▶ What you are asked to do
Your response must be an exact transcription of the lines from the one containing "door: (250, 218) -> (269, 123), swing flipped" through the final line of the data.

[Drawing change detection data]
Start of Block

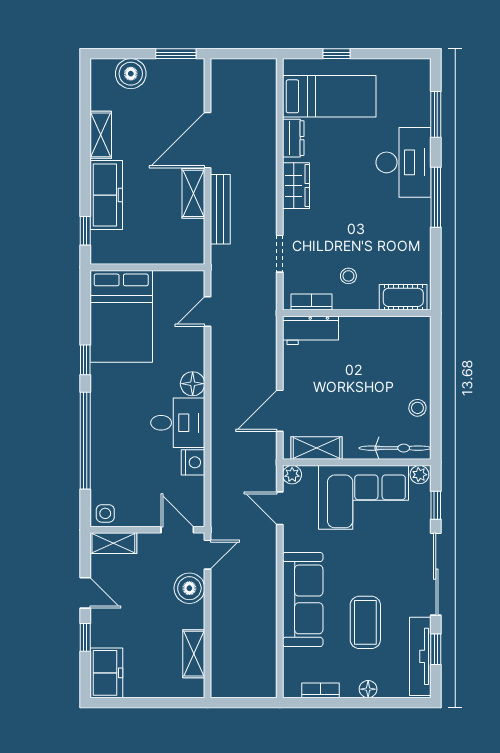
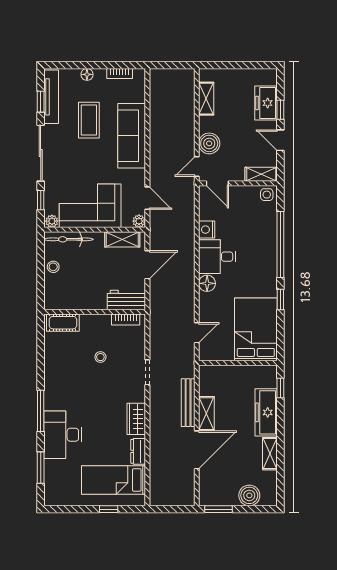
cot: (403, 297) -> (63, 323), moved
bookcase: (312, 302) -> (126, 319), moved
wall: (357, 313) -> (95, 312), moved
workbench: (310, 330) -> (126, 300), moved
freezer: (106, 673) -> (266, 103), moved

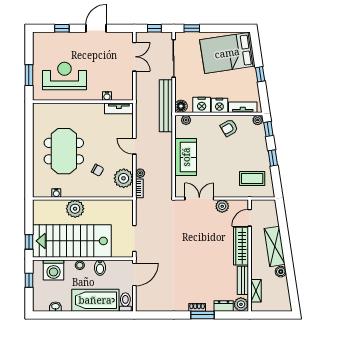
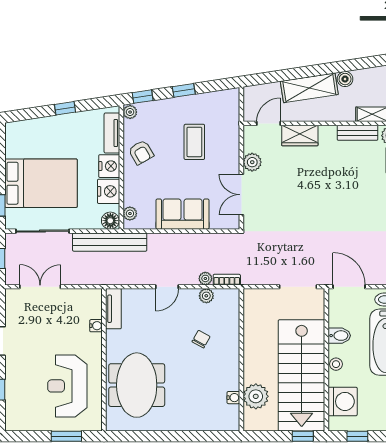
bed: (227, 53) -> (41, 183), moved, turned -81
meeting table: (64, 151) -> (137, 385), moved, turned 90
plant: (124, 178) -> (206, 296), width x0.53, depth x0.53
coffee table: (252, 178) -> (194, 142), moved
plant: (75, 209) -> (256, 396), moved
door: (250, 218) -> (269, 123), swing flipped
wardrobe: (241, 246) -> (300, 136), width x0.67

End of Block

▶ Solved problem
door: (250, 218) -> (269, 123), swing flipped
wardrobe: (241, 246) -> (300, 136), width x0.67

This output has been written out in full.